REQUIRED WORK: Produce a verbatim copy of the records, and keep the images out of it.

Records contained in a dataset:
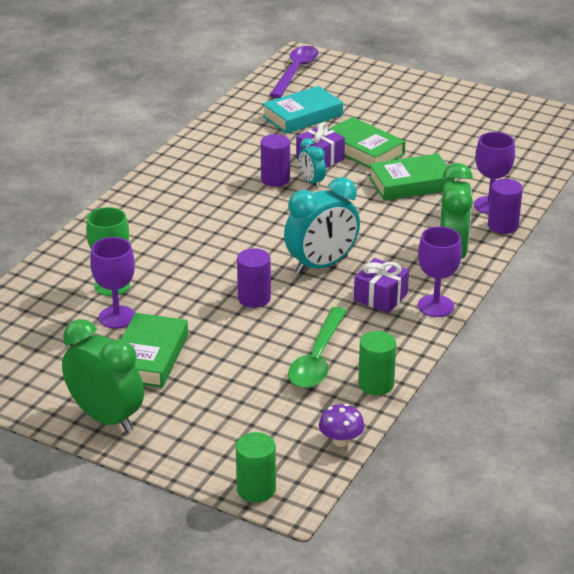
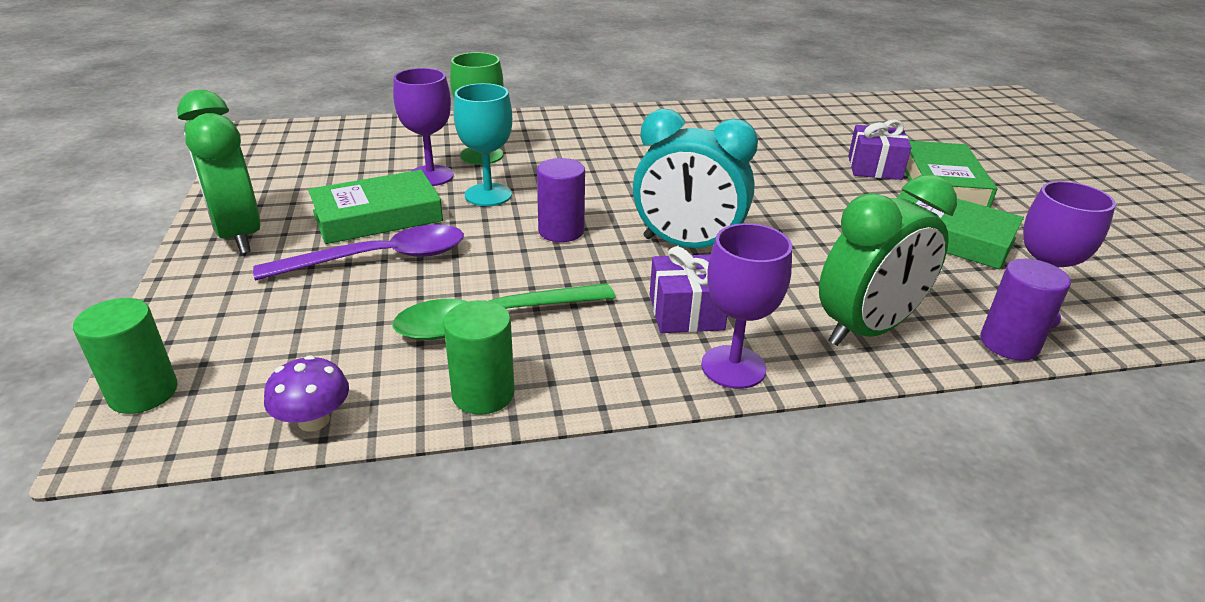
camera: 50 degrees right, 0 degrees up
(106, 418) = (239, 235): green clock -> green clock turned 150 degrees clockwise
(174, 305) = (488, 195): none -> turquoise goblet
(275, 179) = (791, 160): purple cylinder -> none
(295, 72) = (980, 103): purple spoon -> purple spoon (379, 259)
(302, 116) = (922, 132): turquoise book -> none
(311, 182) = (826, 179): turquoise clock -> none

PROBLEM SOLUTION:
camera: 50 degrees right, 0 degrees up
(106, 418) = (239, 235): green clock -> green clock turned 150 degrees clockwise
(174, 305) = (488, 195): none -> turquoise goblet
(275, 179) = (791, 160): purple cylinder -> none
(295, 72) = (980, 103): purple spoon -> purple spoon (379, 259)
(302, 116) = (922, 132): turquoise book -> none
(311, 182) = (826, 179): turquoise clock -> none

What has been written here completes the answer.